**Extracted information**
--*--

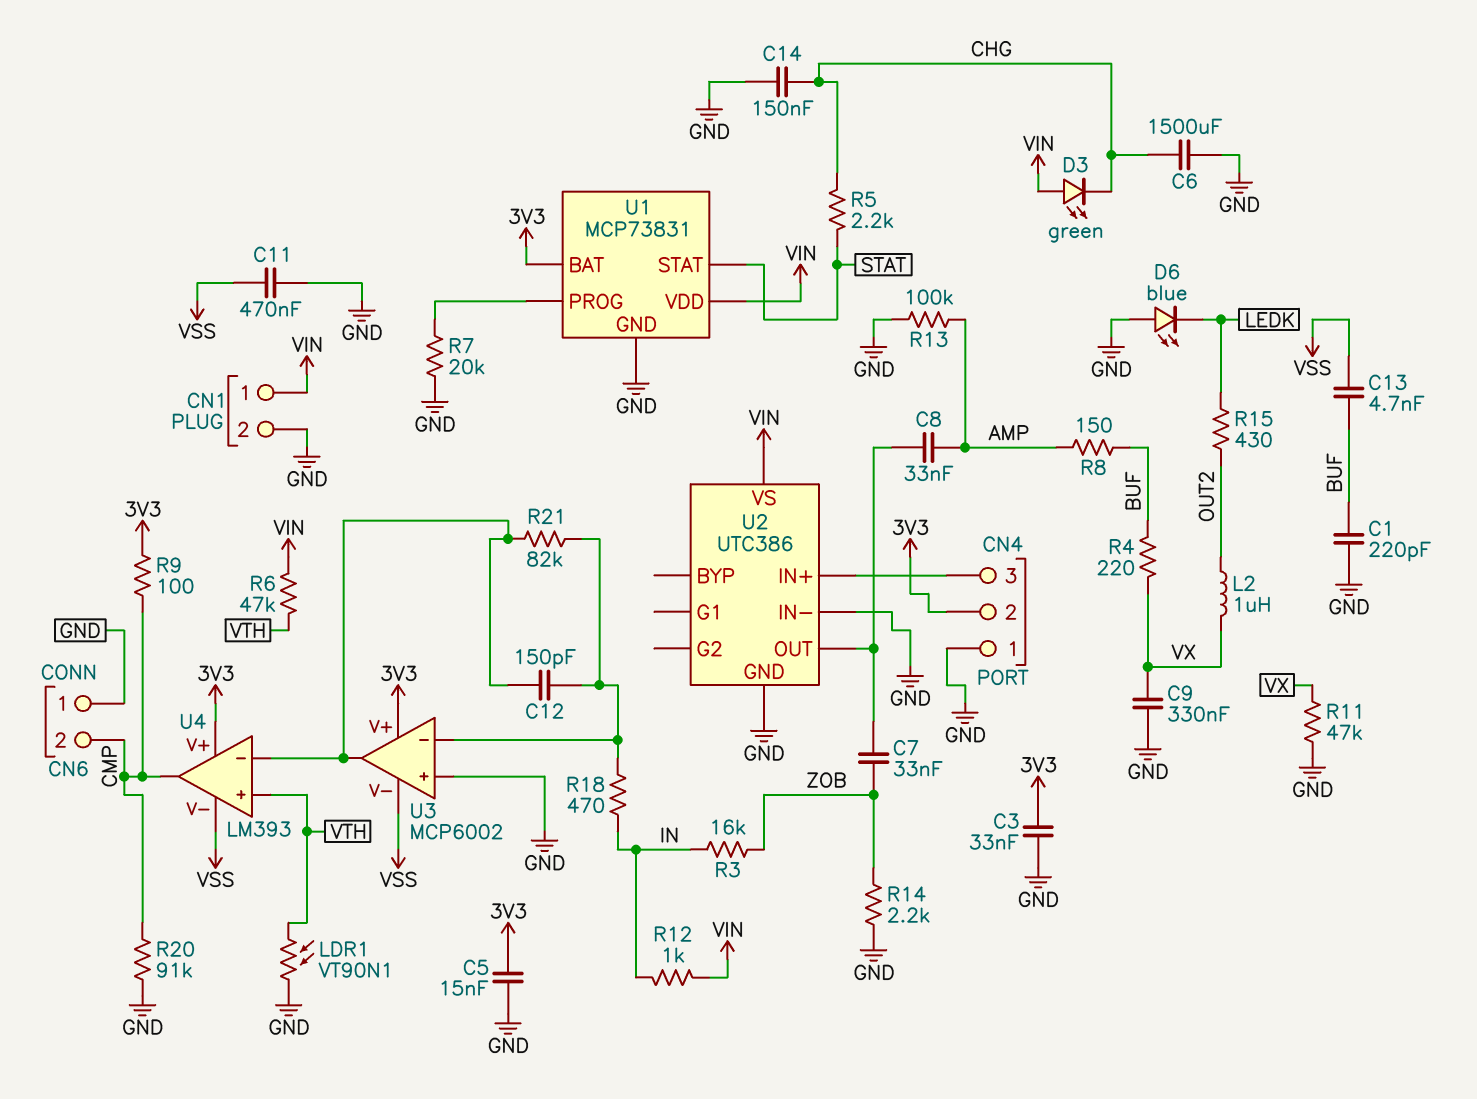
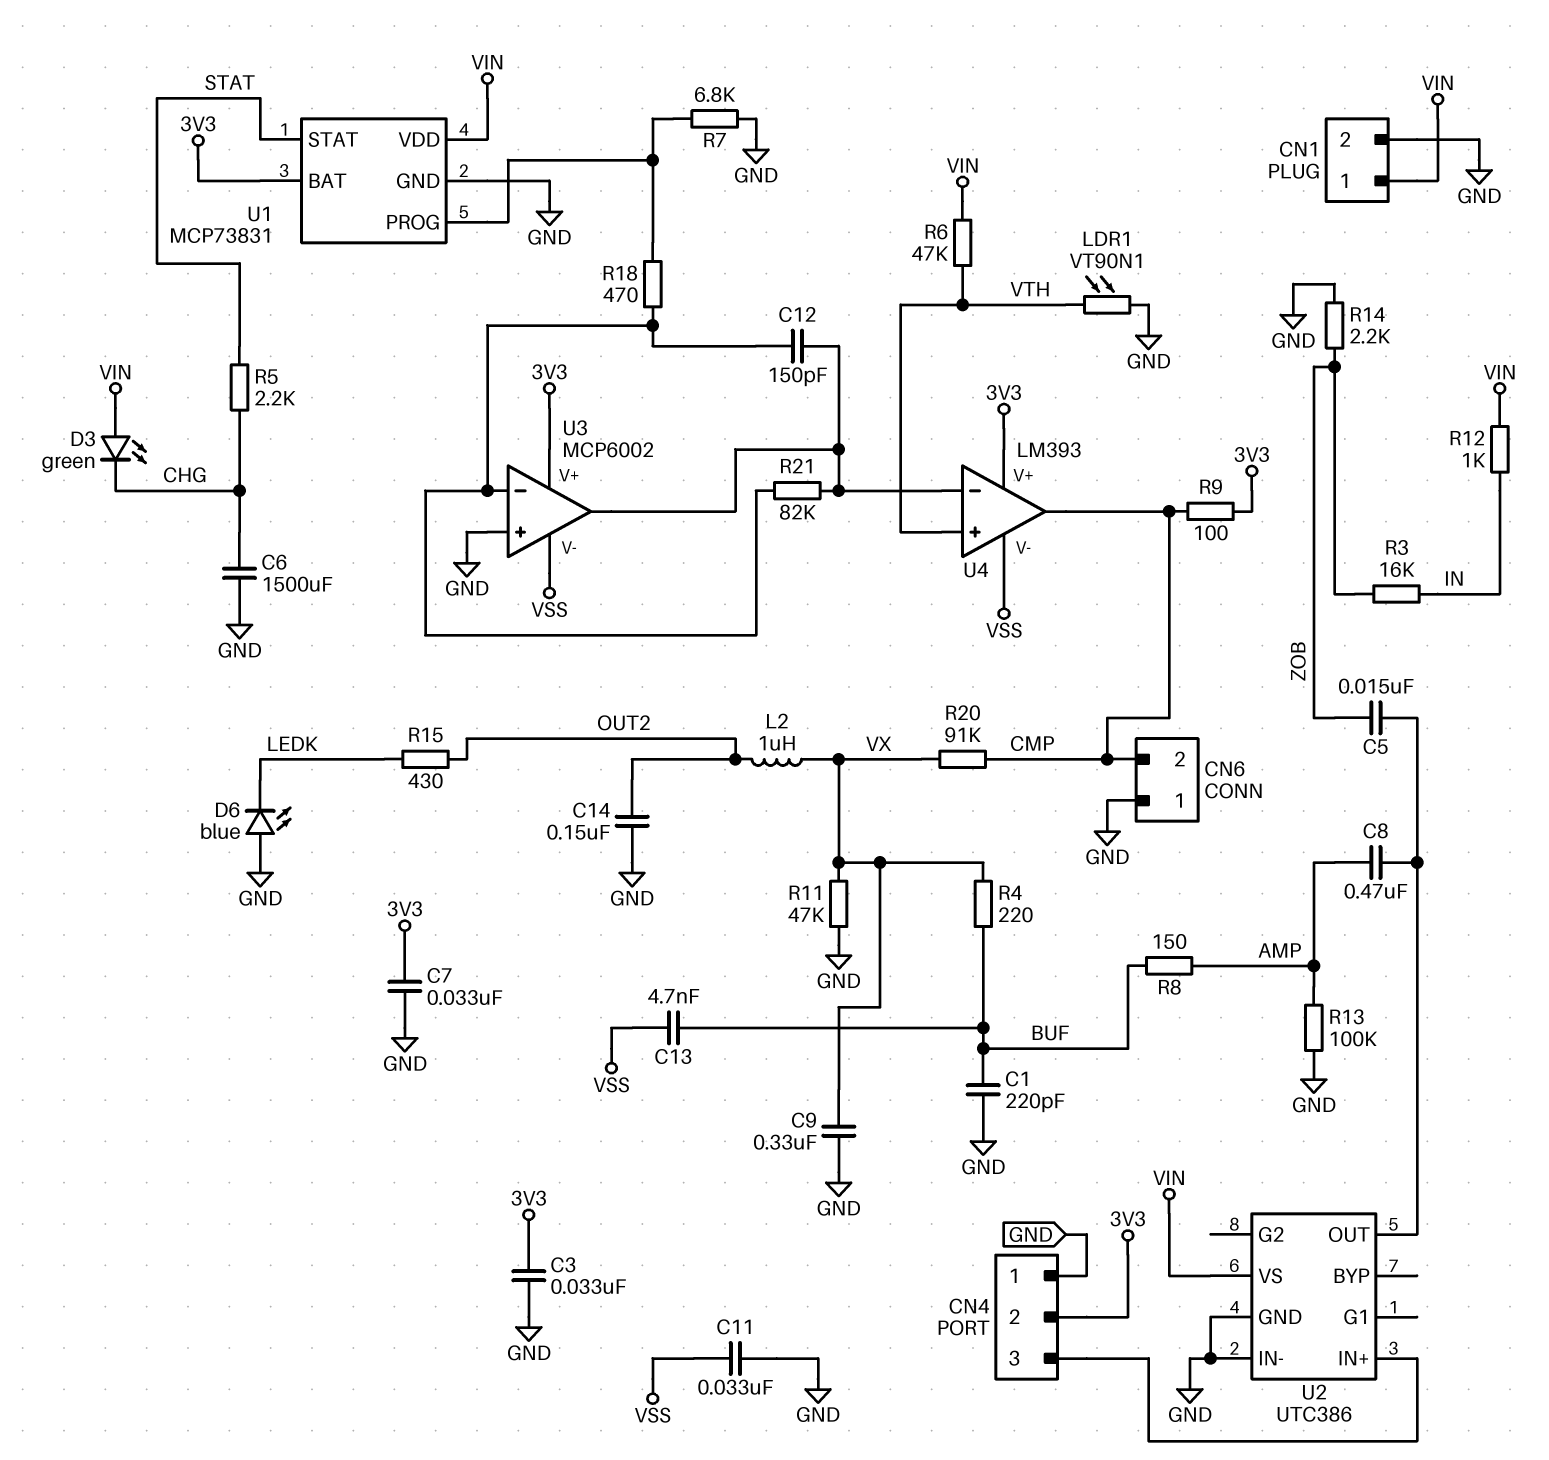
C5: 15nF (3V3, GND) -> 15nF (U2/OUT, ZOB)
C7: 33nF (U2/OUT, ZOB) -> 33nF (3V3, GND)
C8: 33nF (AMP, U2/OUT) -> 470nF (AMP, U2/OUT)
C11: 470nF (GND, VSS) -> 33nF (GND, VSS)
C14: 150nF (CHG, GND) -> 150nF (GND, OUT2)
R7: 20k (GND, U1/PROG) -> 6.8k (GND, U1/PROG)
R18: 470 (IN, U3/in-) -> 470 (U1/PROG, U3/in-)
R20: 91k (CMP, GND) -> 91k (CMP, VX)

--*--

**Task instructions**
Every line of the material above that has the string "PROG" needs pulling out.

**The completed task**
R7: 20k (GND, U1/PROG) -> 6.8k (GND, U1/PROG)
R18: 470 (IN, U3/in-) -> 470 (U1/PROG, U3/in-)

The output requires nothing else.